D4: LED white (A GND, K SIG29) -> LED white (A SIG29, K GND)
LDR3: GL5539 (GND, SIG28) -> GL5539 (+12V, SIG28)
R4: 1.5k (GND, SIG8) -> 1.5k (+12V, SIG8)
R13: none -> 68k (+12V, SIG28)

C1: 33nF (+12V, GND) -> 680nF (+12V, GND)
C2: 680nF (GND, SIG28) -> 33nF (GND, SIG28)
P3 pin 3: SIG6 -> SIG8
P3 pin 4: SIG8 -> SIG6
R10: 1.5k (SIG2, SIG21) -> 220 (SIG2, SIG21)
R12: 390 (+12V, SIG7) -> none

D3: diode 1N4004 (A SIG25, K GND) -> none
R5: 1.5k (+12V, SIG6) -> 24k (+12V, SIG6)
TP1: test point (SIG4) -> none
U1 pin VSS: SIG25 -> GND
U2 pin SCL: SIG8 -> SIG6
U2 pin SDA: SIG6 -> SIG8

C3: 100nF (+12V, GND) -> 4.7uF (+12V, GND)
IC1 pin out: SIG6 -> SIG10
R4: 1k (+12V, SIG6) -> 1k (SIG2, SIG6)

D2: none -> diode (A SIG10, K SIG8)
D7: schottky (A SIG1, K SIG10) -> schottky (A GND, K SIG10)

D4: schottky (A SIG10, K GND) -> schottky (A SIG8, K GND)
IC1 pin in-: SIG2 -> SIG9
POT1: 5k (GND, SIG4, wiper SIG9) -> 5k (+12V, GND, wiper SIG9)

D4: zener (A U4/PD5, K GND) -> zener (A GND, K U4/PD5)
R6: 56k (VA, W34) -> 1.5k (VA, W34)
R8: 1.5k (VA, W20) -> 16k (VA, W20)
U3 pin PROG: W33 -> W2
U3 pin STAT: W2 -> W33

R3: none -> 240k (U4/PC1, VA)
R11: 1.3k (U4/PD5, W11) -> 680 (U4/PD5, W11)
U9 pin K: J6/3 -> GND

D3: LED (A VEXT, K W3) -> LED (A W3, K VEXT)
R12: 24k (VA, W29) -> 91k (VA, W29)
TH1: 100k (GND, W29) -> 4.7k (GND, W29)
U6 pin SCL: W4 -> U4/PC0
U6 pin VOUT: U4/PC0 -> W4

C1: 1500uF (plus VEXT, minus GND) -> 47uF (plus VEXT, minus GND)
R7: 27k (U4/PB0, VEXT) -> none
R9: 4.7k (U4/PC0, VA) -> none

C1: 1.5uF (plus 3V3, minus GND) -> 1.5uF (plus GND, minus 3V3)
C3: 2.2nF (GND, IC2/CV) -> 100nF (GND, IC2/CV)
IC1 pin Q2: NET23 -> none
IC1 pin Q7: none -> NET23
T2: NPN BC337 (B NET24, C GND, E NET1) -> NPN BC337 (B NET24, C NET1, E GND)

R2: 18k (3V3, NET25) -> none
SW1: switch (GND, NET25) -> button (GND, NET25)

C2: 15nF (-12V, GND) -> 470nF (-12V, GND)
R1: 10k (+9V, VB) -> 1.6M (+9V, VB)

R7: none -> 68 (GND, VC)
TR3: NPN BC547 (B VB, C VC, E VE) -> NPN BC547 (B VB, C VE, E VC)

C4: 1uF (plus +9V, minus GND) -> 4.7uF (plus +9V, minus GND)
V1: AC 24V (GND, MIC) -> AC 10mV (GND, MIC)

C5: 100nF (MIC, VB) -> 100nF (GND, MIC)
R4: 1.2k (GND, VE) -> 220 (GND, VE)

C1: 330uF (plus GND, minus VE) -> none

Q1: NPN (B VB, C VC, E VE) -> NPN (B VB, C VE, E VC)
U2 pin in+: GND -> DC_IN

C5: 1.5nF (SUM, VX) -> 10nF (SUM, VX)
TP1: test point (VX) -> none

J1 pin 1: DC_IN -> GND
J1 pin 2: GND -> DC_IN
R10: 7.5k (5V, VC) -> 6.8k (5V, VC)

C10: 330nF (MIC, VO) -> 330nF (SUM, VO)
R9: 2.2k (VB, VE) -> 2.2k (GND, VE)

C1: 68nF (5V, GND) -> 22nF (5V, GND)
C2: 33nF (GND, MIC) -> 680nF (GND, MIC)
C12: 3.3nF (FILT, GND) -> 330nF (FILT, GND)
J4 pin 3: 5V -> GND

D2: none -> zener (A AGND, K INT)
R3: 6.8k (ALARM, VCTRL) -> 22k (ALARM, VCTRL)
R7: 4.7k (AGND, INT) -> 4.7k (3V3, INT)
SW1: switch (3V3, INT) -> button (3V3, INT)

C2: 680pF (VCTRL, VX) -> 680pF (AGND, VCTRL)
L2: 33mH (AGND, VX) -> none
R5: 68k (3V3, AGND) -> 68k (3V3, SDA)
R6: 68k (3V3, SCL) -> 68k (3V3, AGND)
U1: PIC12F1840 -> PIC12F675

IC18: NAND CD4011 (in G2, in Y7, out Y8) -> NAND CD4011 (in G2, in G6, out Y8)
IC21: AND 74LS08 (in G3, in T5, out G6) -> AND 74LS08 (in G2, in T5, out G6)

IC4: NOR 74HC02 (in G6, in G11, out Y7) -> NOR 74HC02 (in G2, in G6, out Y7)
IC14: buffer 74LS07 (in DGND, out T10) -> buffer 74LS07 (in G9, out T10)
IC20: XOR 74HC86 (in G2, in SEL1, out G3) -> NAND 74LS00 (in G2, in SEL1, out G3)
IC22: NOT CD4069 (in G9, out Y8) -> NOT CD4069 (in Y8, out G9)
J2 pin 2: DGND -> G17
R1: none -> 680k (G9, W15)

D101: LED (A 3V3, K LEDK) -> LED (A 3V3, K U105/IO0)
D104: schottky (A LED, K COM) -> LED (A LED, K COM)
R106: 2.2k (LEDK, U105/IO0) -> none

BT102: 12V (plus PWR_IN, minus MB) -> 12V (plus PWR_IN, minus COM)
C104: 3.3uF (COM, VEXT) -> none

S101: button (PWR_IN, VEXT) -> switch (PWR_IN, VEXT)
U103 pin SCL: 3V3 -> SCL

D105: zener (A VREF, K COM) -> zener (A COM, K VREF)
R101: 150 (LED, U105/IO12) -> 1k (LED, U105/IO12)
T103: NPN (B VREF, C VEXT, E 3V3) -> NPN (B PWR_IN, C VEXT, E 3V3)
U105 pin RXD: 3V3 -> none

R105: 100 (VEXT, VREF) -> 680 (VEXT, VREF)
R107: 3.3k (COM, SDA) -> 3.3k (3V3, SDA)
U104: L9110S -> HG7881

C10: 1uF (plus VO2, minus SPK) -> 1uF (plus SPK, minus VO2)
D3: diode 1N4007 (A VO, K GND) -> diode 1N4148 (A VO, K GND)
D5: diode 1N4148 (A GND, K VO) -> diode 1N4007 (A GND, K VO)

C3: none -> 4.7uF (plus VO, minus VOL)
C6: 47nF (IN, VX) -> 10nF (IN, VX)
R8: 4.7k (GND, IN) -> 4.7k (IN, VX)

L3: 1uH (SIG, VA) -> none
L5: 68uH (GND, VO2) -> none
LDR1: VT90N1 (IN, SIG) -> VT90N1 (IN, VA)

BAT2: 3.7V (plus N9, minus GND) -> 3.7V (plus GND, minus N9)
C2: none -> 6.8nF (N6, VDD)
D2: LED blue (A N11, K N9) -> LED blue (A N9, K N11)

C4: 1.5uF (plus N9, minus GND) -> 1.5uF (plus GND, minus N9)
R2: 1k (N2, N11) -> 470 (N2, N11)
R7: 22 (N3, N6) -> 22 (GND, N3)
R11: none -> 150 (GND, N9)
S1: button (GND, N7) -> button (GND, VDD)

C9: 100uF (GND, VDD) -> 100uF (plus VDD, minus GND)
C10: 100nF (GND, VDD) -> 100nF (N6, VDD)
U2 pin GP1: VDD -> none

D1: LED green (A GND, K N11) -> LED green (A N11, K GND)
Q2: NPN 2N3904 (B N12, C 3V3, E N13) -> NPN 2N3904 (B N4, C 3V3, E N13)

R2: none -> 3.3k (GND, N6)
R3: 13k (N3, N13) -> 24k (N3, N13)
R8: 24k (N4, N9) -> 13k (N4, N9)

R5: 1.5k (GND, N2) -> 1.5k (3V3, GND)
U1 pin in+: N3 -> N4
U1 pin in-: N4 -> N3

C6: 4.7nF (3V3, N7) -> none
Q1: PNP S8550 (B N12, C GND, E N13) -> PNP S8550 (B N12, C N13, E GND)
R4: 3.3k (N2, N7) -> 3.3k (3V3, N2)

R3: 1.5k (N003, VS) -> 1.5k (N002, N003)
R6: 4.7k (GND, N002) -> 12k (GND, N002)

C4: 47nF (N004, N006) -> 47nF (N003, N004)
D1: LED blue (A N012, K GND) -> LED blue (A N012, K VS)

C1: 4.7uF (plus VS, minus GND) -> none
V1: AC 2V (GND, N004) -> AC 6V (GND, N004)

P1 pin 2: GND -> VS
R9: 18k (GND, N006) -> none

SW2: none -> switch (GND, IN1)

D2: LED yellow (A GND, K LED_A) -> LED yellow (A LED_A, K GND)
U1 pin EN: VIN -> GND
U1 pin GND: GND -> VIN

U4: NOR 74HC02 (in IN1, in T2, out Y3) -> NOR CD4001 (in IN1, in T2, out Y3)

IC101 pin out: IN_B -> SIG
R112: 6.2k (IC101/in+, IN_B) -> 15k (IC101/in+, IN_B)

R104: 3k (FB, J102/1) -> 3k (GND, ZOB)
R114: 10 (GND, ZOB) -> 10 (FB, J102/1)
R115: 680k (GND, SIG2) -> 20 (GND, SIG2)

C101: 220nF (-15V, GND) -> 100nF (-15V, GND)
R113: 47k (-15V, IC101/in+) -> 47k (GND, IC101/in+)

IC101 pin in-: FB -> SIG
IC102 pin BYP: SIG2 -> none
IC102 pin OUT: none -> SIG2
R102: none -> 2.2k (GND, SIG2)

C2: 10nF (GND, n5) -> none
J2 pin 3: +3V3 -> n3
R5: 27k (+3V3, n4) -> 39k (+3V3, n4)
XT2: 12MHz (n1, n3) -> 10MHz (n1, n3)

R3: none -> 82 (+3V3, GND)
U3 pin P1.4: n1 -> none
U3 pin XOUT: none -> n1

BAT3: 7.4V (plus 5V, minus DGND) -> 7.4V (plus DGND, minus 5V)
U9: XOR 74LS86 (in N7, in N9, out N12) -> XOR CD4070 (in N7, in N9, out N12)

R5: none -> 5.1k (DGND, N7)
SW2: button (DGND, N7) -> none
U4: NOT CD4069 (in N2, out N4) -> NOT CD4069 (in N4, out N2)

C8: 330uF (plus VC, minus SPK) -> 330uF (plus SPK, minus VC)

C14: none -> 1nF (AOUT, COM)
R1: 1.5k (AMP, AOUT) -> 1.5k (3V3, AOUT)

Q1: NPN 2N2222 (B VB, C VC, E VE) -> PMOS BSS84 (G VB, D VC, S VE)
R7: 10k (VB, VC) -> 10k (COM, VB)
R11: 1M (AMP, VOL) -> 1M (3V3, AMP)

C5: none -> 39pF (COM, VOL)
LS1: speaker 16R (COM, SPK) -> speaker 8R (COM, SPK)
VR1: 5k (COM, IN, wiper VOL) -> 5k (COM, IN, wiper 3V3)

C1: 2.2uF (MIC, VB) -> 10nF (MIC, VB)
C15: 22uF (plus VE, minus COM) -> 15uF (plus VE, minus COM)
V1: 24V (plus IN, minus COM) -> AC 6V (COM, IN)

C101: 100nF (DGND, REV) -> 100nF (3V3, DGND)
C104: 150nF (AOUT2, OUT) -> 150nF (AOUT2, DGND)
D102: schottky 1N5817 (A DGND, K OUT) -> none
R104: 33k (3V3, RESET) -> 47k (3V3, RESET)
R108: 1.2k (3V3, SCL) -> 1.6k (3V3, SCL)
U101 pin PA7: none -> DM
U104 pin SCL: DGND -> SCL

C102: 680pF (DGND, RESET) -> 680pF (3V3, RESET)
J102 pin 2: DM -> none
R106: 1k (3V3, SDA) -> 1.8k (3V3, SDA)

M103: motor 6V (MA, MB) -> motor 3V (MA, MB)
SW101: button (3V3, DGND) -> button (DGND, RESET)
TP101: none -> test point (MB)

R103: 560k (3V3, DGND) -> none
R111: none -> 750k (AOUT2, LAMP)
==*==
(EXERCISE PROMPT):
Read through the entries above, and wherever a line holds the string "button", copy it.

(SOLUTION FOR THIS PROBLEM):
SW1: switch (GND, NET25) -> button (GND, NET25)
SW1: switch (3V3, INT) -> button (3V3, INT)
S101: button (PWR_IN, VEXT) -> switch (PWR_IN, VEXT)
S1: button (GND, N7) -> button (GND, VDD)
SW2: button (DGND, N7) -> none
SW101: button (3V3, DGND) -> button (DGND, RESET)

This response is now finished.